### [What you are asked to do]
Pick out the lines below that contain the string "arrow" and copy them all.

### [Available data]
┌──
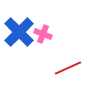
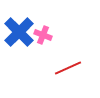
pink cross: moved 1 px down
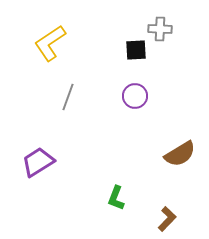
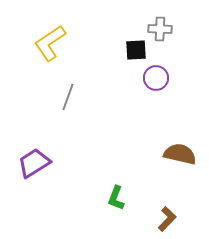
purple circle: moved 21 px right, 18 px up
brown semicircle: rotated 136 degrees counterclockwise
purple trapezoid: moved 4 px left, 1 px down
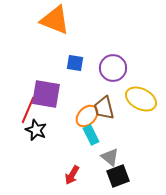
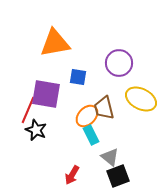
orange triangle: moved 23 px down; rotated 32 degrees counterclockwise
blue square: moved 3 px right, 14 px down
purple circle: moved 6 px right, 5 px up
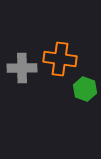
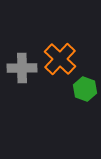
orange cross: rotated 36 degrees clockwise
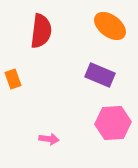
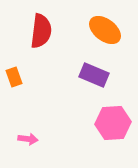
orange ellipse: moved 5 px left, 4 px down
purple rectangle: moved 6 px left
orange rectangle: moved 1 px right, 2 px up
pink arrow: moved 21 px left
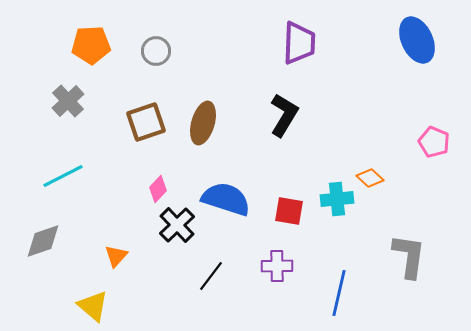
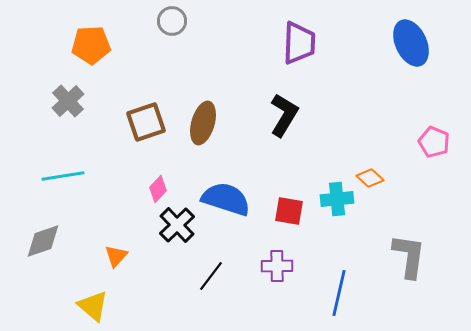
blue ellipse: moved 6 px left, 3 px down
gray circle: moved 16 px right, 30 px up
cyan line: rotated 18 degrees clockwise
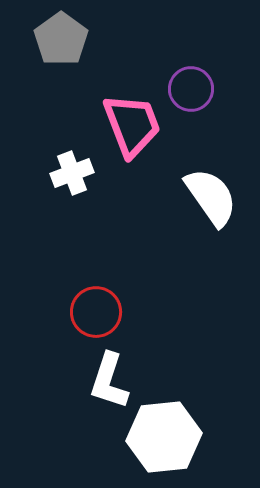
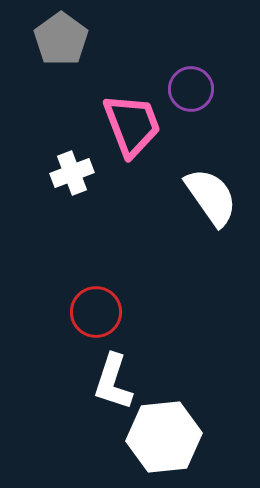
white L-shape: moved 4 px right, 1 px down
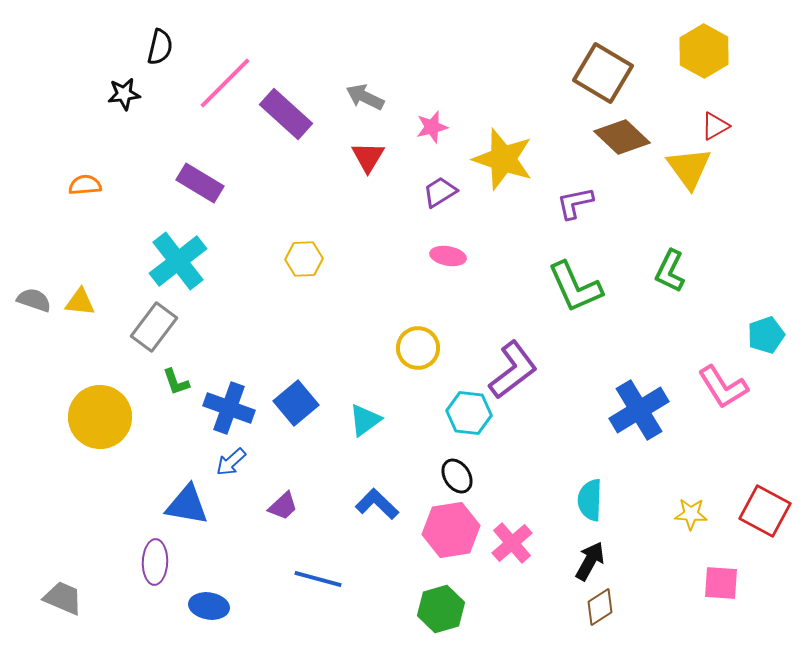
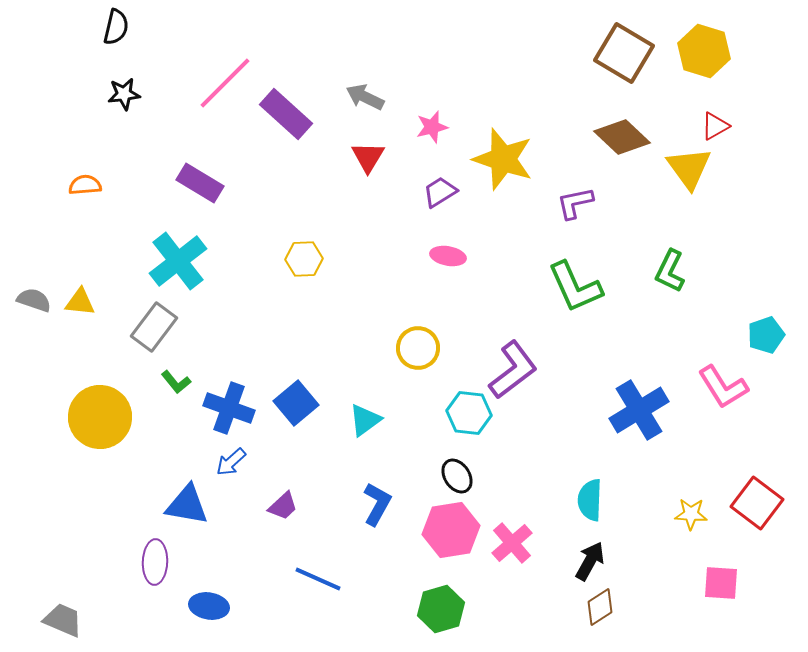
black semicircle at (160, 47): moved 44 px left, 20 px up
yellow hexagon at (704, 51): rotated 12 degrees counterclockwise
brown square at (603, 73): moved 21 px right, 20 px up
green L-shape at (176, 382): rotated 20 degrees counterclockwise
blue L-shape at (377, 504): rotated 75 degrees clockwise
red square at (765, 511): moved 8 px left, 8 px up; rotated 9 degrees clockwise
blue line at (318, 579): rotated 9 degrees clockwise
gray trapezoid at (63, 598): moved 22 px down
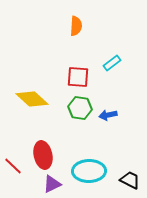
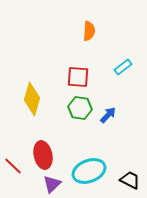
orange semicircle: moved 13 px right, 5 px down
cyan rectangle: moved 11 px right, 4 px down
yellow diamond: rotated 64 degrees clockwise
blue arrow: rotated 144 degrees clockwise
cyan ellipse: rotated 20 degrees counterclockwise
purple triangle: rotated 18 degrees counterclockwise
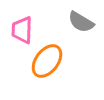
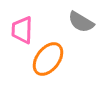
orange ellipse: moved 1 px right, 2 px up
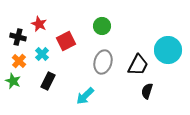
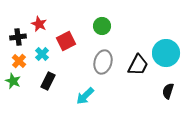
black cross: rotated 21 degrees counterclockwise
cyan circle: moved 2 px left, 3 px down
black semicircle: moved 21 px right
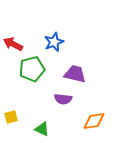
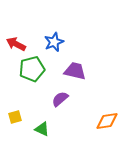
red arrow: moved 3 px right
purple trapezoid: moved 3 px up
purple semicircle: moved 3 px left; rotated 132 degrees clockwise
yellow square: moved 4 px right
orange diamond: moved 13 px right
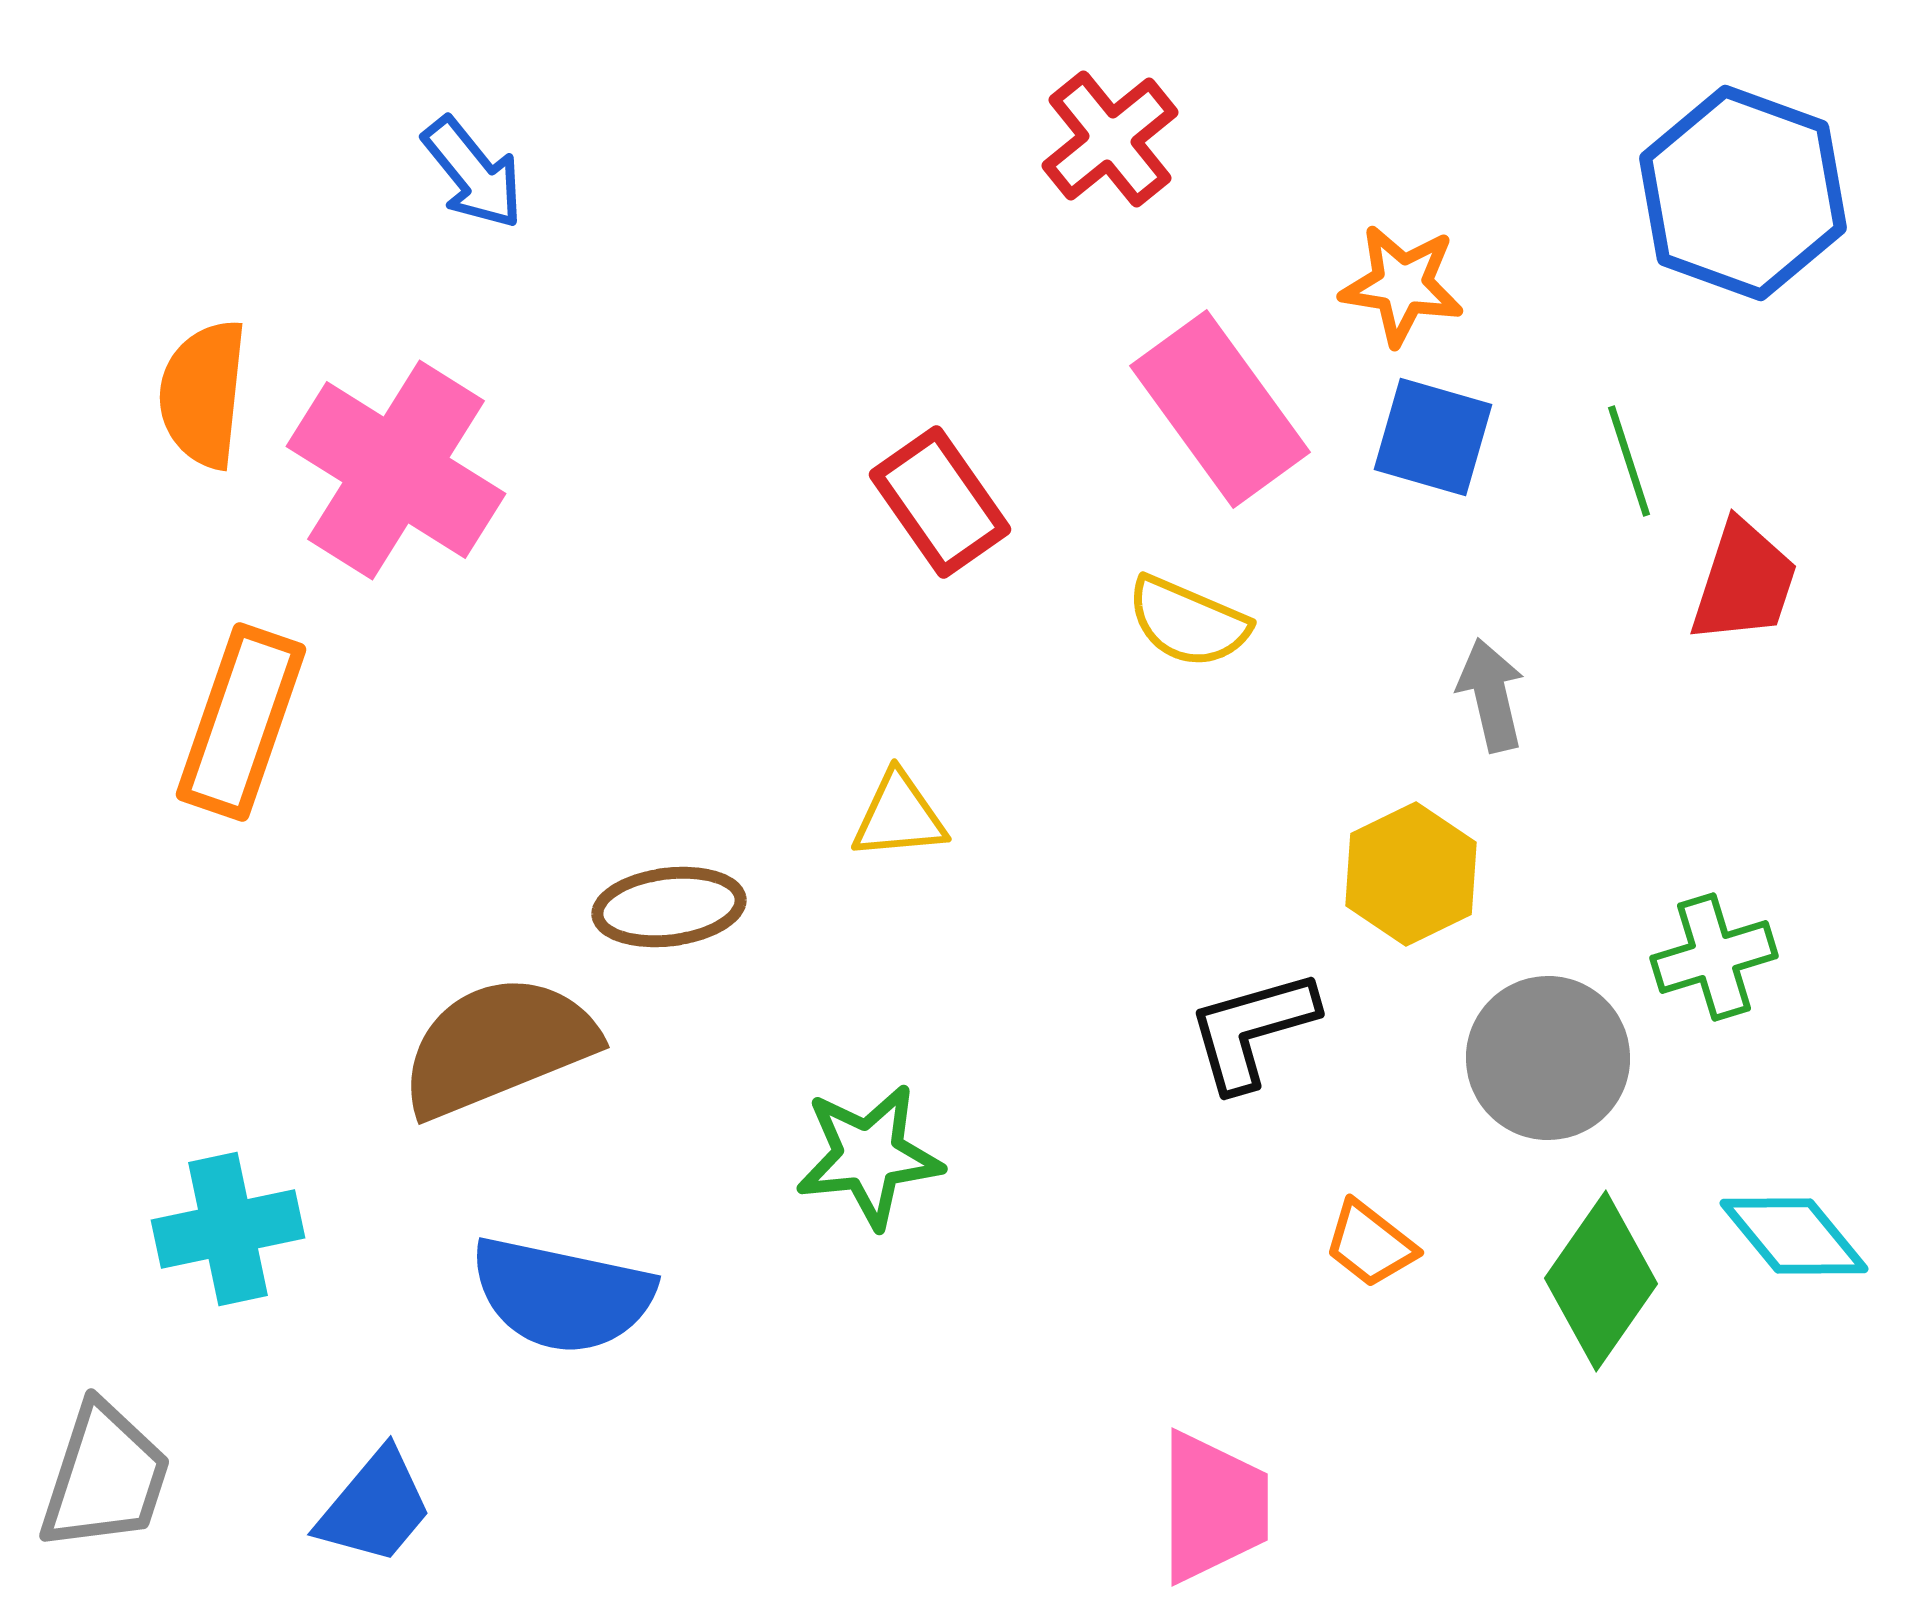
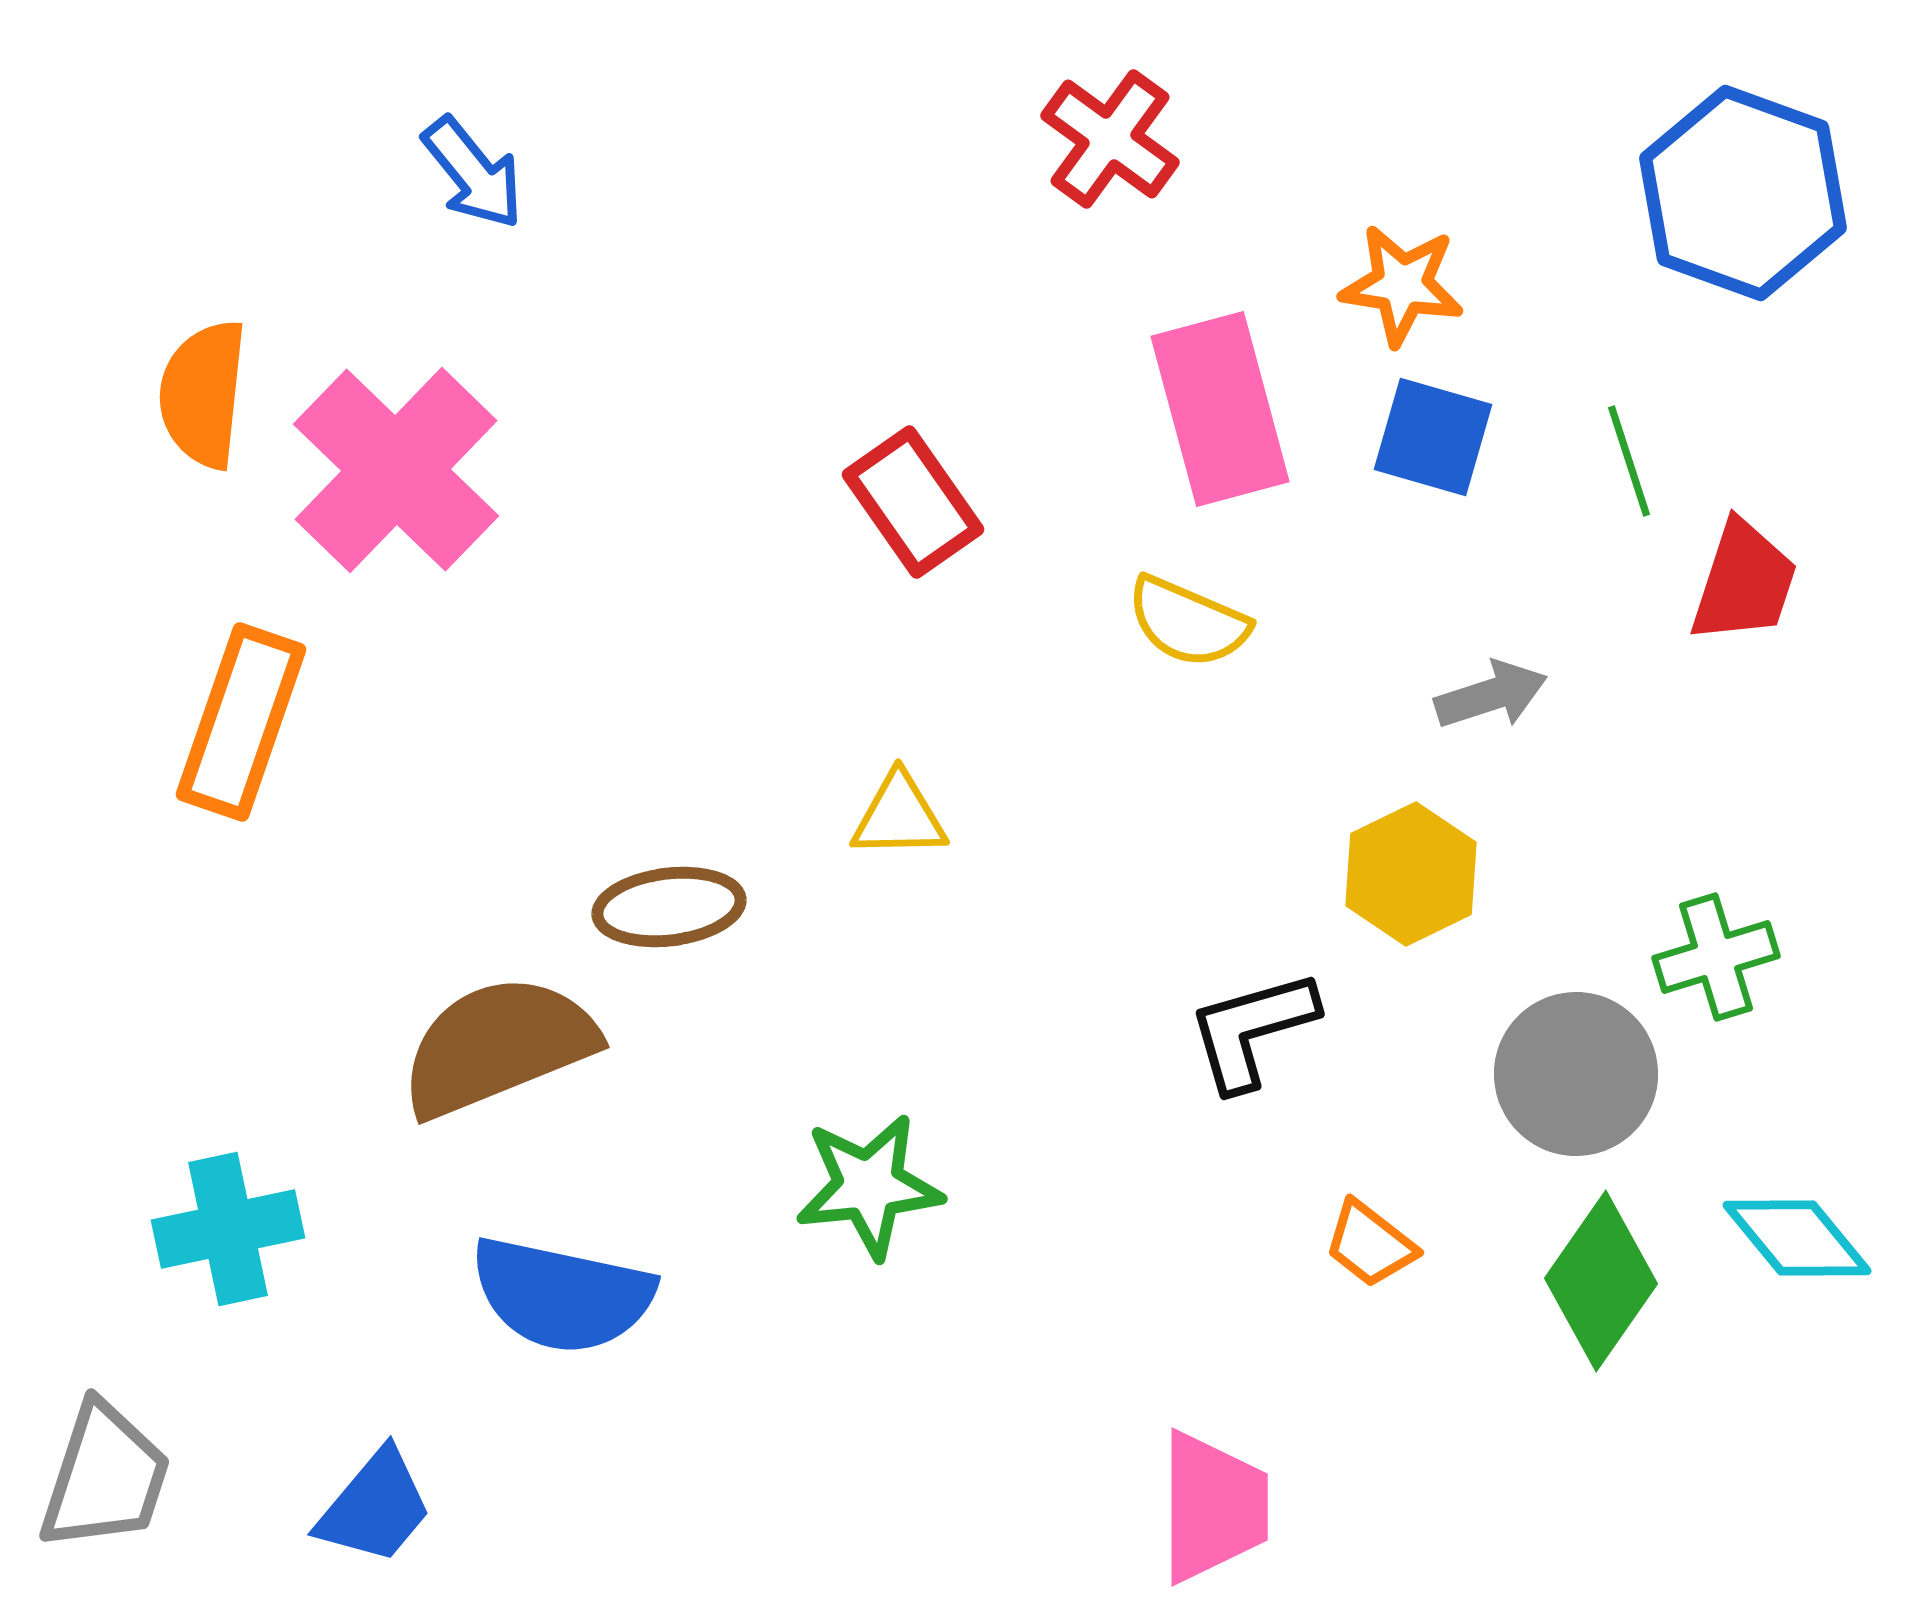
red cross: rotated 15 degrees counterclockwise
pink rectangle: rotated 21 degrees clockwise
pink cross: rotated 12 degrees clockwise
red rectangle: moved 27 px left
gray arrow: rotated 85 degrees clockwise
yellow triangle: rotated 4 degrees clockwise
green cross: moved 2 px right
gray circle: moved 28 px right, 16 px down
green star: moved 30 px down
cyan diamond: moved 3 px right, 2 px down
└──
### [Reply]
pink arrow: moved 21 px left
blue arrow: rotated 144 degrees clockwise
red arrow: moved 3 px right
gray arrow: rotated 85 degrees clockwise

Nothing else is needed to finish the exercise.